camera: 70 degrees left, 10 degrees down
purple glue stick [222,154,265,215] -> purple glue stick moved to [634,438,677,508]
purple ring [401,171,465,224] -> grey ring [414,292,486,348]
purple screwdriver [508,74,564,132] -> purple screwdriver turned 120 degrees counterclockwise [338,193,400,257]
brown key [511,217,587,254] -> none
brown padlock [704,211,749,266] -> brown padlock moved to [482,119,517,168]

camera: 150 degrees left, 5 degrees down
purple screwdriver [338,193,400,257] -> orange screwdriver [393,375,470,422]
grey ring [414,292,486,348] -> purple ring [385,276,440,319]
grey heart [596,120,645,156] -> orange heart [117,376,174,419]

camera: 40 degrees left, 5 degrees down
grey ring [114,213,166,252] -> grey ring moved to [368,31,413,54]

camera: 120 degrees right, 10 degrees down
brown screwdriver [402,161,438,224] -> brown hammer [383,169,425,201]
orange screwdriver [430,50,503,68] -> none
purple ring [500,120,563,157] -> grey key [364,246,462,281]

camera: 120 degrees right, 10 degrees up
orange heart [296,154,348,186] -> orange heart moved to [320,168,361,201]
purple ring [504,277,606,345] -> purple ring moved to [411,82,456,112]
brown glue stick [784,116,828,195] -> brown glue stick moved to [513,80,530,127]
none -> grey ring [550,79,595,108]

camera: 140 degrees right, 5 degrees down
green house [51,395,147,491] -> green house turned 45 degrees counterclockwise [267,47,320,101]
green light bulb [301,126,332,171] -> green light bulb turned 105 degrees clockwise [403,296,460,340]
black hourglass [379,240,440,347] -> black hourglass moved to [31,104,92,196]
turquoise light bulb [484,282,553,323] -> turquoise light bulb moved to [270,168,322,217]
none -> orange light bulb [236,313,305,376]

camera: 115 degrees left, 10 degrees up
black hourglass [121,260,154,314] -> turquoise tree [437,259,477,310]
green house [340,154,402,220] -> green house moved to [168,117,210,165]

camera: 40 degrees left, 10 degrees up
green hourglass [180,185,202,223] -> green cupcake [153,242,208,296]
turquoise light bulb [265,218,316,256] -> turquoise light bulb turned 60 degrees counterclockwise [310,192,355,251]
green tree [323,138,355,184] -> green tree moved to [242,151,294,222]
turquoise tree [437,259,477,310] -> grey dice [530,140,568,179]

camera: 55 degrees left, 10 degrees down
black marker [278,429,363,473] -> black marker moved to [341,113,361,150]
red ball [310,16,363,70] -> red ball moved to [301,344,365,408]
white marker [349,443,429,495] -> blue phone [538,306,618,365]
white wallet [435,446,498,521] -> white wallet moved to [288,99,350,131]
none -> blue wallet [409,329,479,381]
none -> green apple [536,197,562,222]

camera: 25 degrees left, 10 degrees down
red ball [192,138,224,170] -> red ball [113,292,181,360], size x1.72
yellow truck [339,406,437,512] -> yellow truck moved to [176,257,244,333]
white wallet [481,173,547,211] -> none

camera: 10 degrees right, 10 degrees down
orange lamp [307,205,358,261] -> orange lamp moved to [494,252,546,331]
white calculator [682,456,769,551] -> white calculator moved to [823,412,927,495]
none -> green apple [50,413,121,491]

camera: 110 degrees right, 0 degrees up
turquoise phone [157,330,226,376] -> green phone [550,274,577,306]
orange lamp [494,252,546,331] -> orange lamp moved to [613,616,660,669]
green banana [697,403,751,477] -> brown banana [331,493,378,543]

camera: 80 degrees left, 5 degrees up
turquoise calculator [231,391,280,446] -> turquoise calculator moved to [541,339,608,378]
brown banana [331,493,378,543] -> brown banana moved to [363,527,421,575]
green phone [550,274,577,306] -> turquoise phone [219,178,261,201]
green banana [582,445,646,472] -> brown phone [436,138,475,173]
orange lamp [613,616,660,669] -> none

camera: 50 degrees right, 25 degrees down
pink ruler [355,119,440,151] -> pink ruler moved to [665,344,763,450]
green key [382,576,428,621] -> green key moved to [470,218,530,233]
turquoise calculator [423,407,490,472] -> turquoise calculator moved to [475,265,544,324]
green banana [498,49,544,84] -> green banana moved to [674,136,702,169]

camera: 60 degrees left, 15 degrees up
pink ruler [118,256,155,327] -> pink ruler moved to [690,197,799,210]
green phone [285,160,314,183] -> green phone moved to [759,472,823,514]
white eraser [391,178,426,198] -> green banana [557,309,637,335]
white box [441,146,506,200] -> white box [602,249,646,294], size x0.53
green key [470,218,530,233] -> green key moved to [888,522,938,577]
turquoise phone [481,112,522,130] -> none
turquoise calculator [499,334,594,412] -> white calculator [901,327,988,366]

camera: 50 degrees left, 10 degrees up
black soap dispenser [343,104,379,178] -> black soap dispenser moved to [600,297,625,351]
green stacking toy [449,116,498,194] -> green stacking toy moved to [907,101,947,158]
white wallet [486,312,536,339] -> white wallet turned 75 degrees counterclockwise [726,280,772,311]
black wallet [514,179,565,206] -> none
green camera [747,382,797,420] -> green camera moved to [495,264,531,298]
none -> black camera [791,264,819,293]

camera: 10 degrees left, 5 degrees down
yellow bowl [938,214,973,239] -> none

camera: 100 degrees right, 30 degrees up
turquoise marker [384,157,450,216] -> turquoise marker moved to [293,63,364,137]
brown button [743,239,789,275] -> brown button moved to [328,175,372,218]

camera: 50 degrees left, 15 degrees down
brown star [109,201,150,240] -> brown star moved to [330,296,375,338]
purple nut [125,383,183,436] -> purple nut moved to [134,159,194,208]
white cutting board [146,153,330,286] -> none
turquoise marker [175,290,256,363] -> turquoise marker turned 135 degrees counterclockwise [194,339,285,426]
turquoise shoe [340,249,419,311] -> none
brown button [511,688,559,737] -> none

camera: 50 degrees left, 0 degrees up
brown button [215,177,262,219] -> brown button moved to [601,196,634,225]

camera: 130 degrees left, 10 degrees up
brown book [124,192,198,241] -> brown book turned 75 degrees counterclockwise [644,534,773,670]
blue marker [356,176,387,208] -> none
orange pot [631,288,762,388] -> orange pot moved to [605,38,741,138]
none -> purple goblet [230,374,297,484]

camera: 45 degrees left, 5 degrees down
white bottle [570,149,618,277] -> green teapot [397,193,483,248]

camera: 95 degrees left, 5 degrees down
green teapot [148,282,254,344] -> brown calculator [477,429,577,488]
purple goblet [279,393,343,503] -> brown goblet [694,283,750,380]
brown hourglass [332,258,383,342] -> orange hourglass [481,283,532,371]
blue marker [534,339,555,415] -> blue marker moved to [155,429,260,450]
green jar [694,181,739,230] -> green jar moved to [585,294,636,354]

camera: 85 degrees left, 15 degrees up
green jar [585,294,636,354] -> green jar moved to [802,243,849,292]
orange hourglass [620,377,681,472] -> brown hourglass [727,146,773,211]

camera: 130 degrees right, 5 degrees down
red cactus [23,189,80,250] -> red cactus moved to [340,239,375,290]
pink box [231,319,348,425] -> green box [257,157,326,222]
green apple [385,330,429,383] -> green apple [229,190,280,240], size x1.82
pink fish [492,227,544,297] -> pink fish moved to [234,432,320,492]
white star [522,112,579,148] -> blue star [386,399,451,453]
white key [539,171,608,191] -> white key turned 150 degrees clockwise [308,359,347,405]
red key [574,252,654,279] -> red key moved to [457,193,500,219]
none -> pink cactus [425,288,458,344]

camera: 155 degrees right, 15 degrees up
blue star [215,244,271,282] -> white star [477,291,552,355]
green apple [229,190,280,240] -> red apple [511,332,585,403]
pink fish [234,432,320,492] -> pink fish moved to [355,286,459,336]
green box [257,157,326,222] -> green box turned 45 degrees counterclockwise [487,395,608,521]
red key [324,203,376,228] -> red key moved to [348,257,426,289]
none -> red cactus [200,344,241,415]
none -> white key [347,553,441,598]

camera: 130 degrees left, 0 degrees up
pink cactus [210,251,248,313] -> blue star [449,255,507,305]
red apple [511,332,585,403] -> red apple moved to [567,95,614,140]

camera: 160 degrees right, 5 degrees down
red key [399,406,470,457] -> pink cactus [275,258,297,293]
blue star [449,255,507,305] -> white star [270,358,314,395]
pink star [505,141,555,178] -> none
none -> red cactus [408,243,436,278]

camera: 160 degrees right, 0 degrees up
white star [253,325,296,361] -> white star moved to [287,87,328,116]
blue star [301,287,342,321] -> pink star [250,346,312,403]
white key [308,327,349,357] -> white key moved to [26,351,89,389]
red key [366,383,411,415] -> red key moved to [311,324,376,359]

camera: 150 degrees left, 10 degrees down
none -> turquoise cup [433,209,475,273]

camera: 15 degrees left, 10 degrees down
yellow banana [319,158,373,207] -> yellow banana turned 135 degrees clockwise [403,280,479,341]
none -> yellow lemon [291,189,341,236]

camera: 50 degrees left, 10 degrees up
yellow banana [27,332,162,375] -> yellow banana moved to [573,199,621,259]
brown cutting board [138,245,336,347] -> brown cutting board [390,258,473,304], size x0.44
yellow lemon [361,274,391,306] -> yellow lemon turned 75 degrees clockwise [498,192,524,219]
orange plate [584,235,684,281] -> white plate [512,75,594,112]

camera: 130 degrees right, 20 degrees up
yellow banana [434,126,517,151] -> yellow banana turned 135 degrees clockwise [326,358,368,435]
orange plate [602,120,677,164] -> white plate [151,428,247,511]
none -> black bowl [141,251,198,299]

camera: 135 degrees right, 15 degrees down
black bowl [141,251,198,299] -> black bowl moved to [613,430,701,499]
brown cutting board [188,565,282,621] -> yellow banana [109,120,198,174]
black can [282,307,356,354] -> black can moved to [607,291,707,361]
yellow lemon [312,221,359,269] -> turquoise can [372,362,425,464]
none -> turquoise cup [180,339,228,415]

(EXERCISE BRIEF) Would you retype exactly the lines above, from the line with "green stacking toy [449,116,498,194]" to the line with "brown hourglass [332,258,383,342]", with both end lines kept and nothing more?

(SOLUTION TO THE PROBLEM)
green stacking toy [449,116,498,194] -> green stacking toy moved to [907,101,947,158]
white wallet [486,312,536,339] -> white wallet turned 75 degrees counterclockwise [726,280,772,311]
black wallet [514,179,565,206] -> none
green camera [747,382,797,420] -> green camera moved to [495,264,531,298]
none -> black camera [791,264,819,293]

camera: 10 degrees left, 5 degrees down
yellow bowl [938,214,973,239] -> none

camera: 100 degrees right, 30 degrees up
turquoise marker [384,157,450,216] -> turquoise marker moved to [293,63,364,137]
brown button [743,239,789,275] -> brown button moved to [328,175,372,218]

camera: 50 degrees left, 15 degrees down
brown star [109,201,150,240] -> brown star moved to [330,296,375,338]
purple nut [125,383,183,436] -> purple nut moved to [134,159,194,208]
white cutting board [146,153,330,286] -> none
turquoise marker [175,290,256,363] -> turquoise marker turned 135 degrees counterclockwise [194,339,285,426]
turquoise shoe [340,249,419,311] -> none
brown button [511,688,559,737] -> none

camera: 50 degrees left, 0 degrees up
brown button [215,177,262,219] -> brown button moved to [601,196,634,225]

camera: 130 degrees left, 10 degrees up
brown book [124,192,198,241] -> brown book turned 75 degrees counterclockwise [644,534,773,670]
blue marker [356,176,387,208] -> none
orange pot [631,288,762,388] -> orange pot moved to [605,38,741,138]
none -> purple goblet [230,374,297,484]

camera: 45 degrees left, 5 degrees down
white bottle [570,149,618,277] -> green teapot [397,193,483,248]

camera: 95 degrees left, 5 degrees down
green teapot [148,282,254,344] -> brown calculator [477,429,577,488]
purple goblet [279,393,343,503] -> brown goblet [694,283,750,380]
brown hourglass [332,258,383,342] -> orange hourglass [481,283,532,371]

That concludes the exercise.